AIM OF THE TASK: Your answer should hold exactly the lines from the one with "(444, 279) = (740, 305): yellow" through the final line of the data below, reproduced as written.

STORED DATA:

====

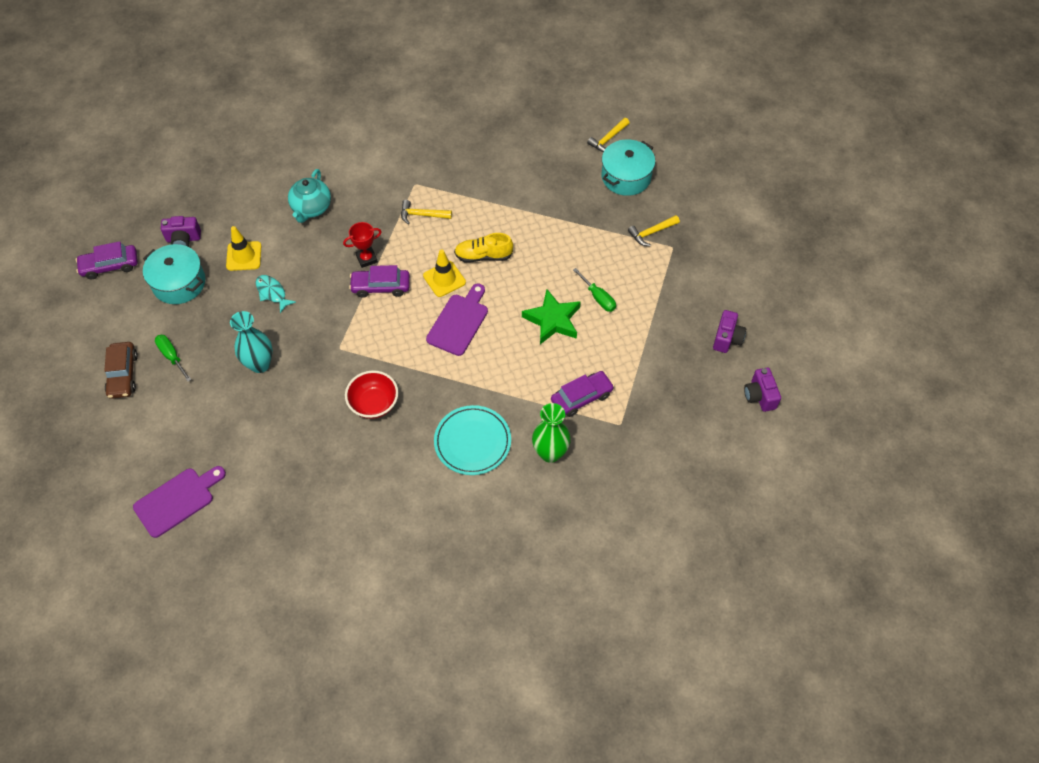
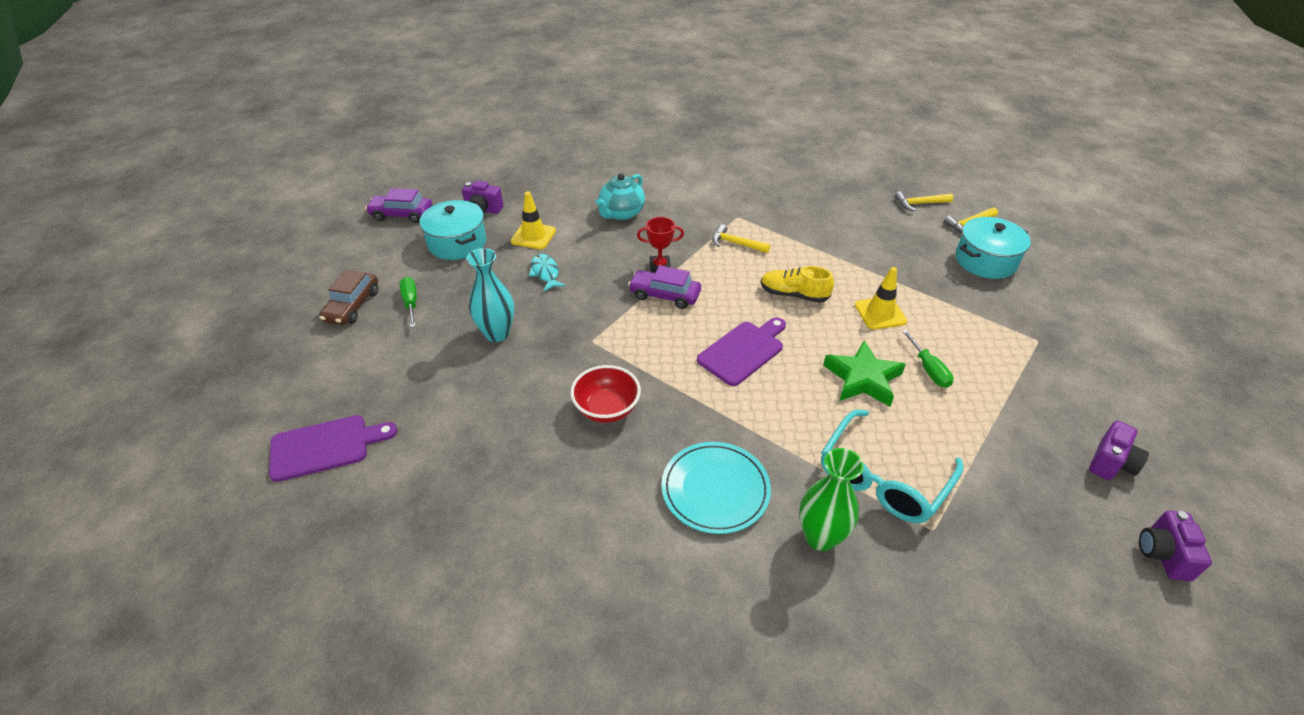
camera: 20 degrees right, 15 degrees down
(444, 279) = (740, 305): yellow traffic cone -> yellow traffic cone (880, 313)
(581, 397) = (882, 478): purple car -> turquoise glasses
(651, 232) = (1011, 319): yellow hammer -> yellow hammer (919, 204)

====

REPLY TO THE TASK:
(444, 279) = (740, 305): yellow traffic cone -> yellow traffic cone (880, 313)
(581, 397) = (882, 478): purple car -> turquoise glasses
(651, 232) = (1011, 319): yellow hammer -> yellow hammer (919, 204)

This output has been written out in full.